_Exercise details_. Retype exactly the lines from the line with "none -> cyan cone E3 level 1" to the end of the data, keeping both boundary lines.

───── Given entries ─────

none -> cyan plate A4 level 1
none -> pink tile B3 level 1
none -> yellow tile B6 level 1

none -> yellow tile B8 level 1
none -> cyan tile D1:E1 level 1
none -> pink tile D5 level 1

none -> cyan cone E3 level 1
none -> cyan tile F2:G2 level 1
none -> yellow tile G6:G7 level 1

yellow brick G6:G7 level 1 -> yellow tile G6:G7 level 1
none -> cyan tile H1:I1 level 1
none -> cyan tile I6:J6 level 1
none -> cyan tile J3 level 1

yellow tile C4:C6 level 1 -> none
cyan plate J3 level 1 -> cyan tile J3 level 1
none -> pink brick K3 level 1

─────

_Your response_.
none -> cyan cone E3 level 1
none -> cyan tile F2:G2 level 1
none -> yellow tile G6:G7 level 1

yellow brick G6:G7 level 1 -> yellow tile G6:G7 level 1
none -> cyan tile H1:I1 level 1
none -> cyan tile I6:J6 level 1
none -> cyan tile J3 level 1

yellow tile C4:C6 level 1 -> none
cyan plate J3 level 1 -> cyan tile J3 level 1
none -> pink brick K3 level 1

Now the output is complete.